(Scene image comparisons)
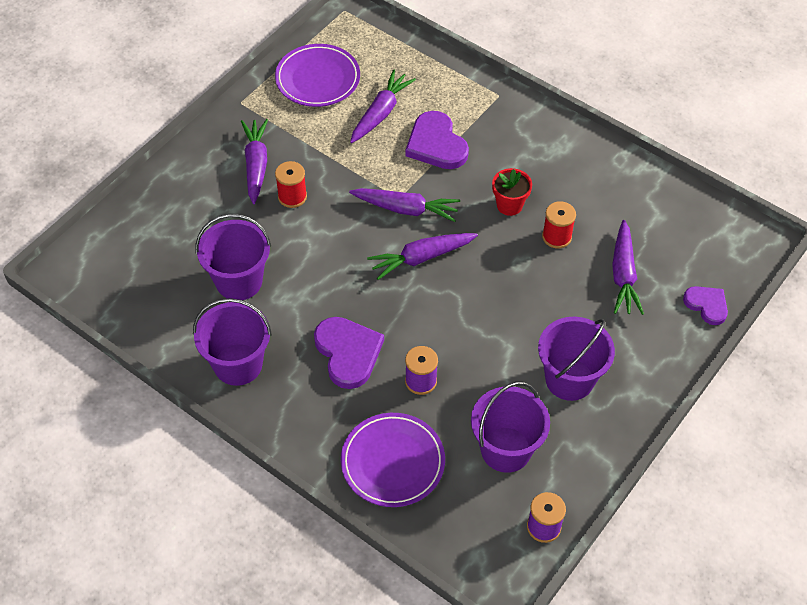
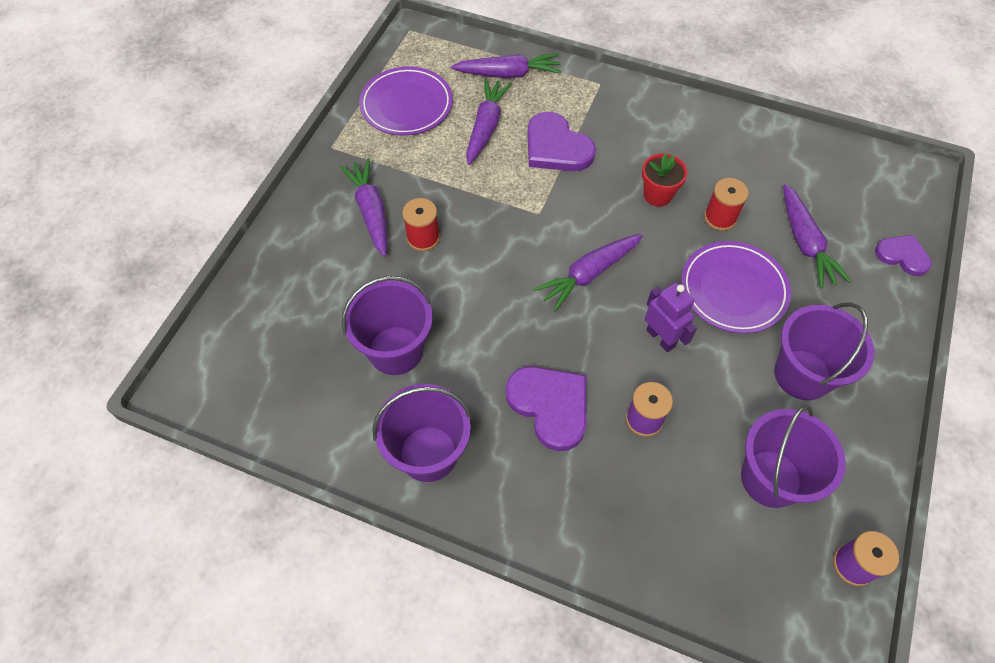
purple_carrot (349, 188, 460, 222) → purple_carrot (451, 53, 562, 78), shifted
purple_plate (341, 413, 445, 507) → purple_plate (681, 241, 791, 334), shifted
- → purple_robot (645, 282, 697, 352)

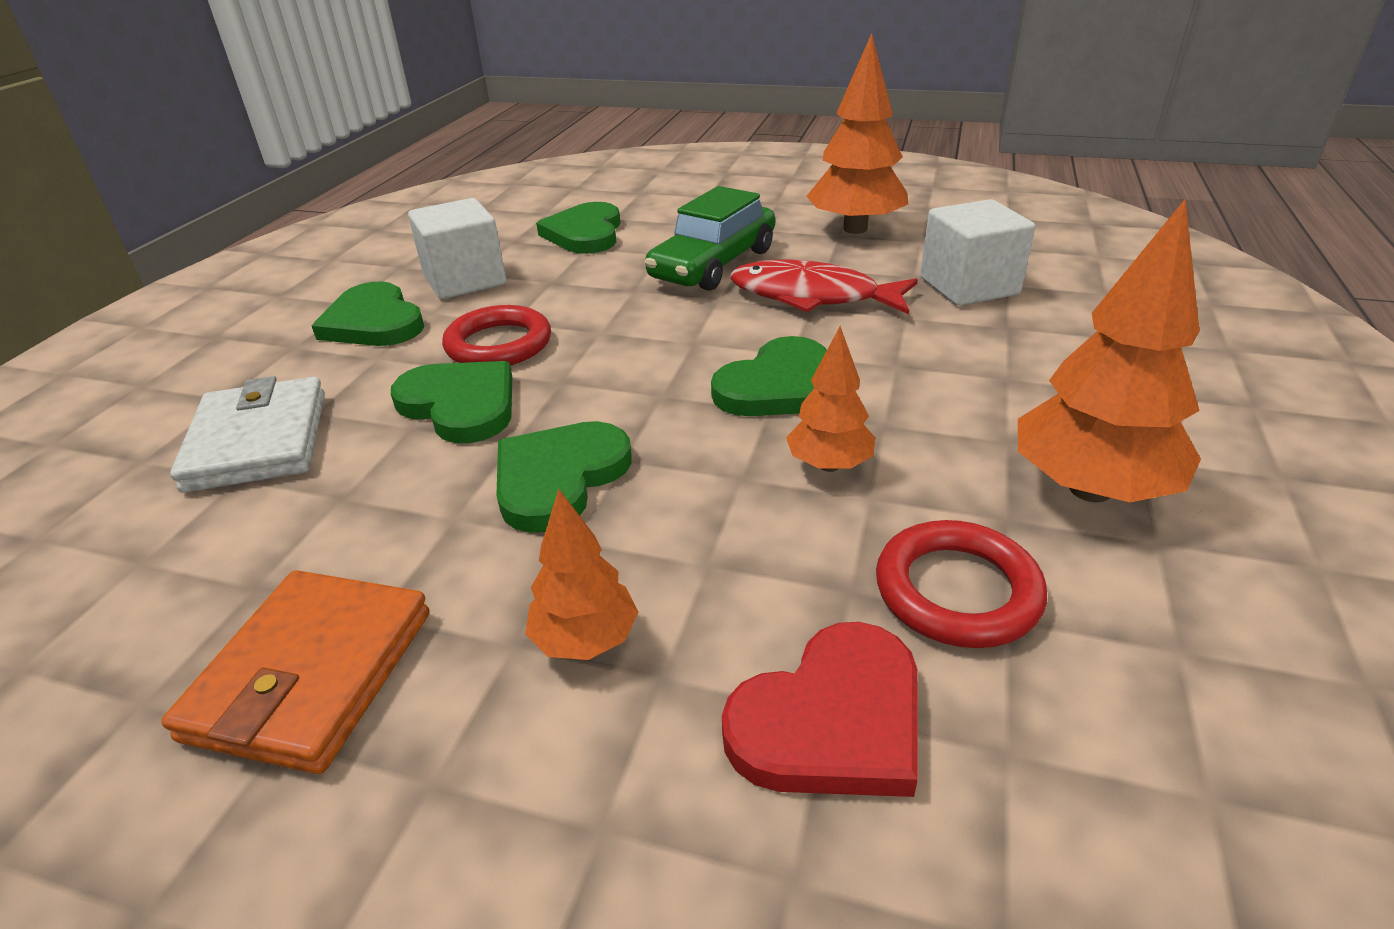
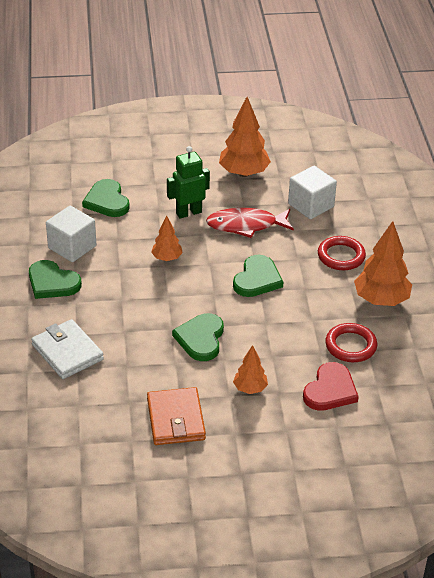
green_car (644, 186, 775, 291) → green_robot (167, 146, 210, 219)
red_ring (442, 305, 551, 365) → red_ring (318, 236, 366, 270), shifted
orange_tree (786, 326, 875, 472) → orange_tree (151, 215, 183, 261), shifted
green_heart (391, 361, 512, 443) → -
---
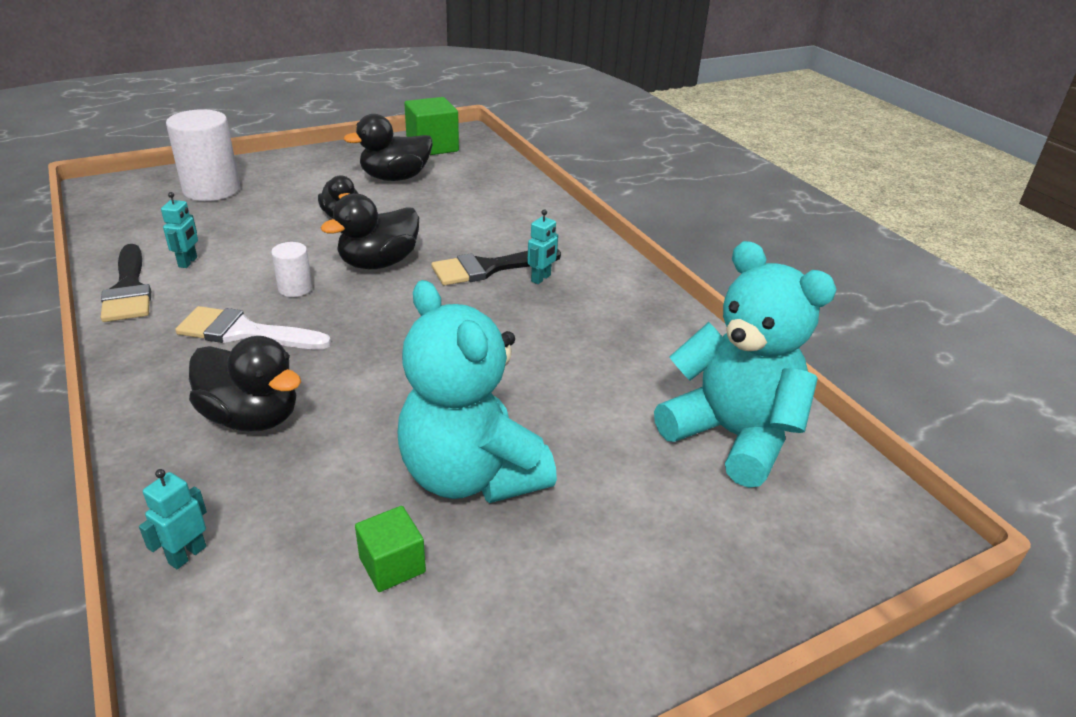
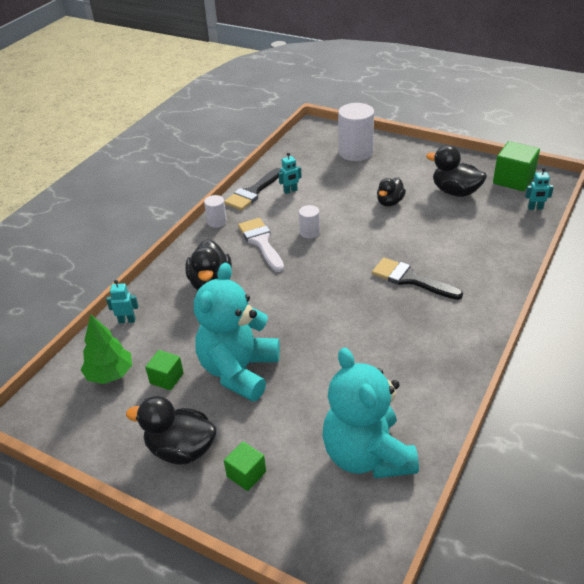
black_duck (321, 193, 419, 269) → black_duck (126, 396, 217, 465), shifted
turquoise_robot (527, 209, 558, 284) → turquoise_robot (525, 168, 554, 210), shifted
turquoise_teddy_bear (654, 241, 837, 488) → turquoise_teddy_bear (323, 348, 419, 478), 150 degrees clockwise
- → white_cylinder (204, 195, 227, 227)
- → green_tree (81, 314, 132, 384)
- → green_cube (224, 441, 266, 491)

◆ **What needs to be done**
Taking the records above, retype every line from the one with "purple_carrot (349, 188, 460, 222)" down to the one with "purple_plate (341, 413, 445, 507)", exactly and with nothing else.

◆ **Task solution**
purple_carrot (349, 188, 460, 222) → purple_carrot (451, 53, 562, 78), shifted
purple_plate (341, 413, 445, 507) → purple_plate (681, 241, 791, 334), shifted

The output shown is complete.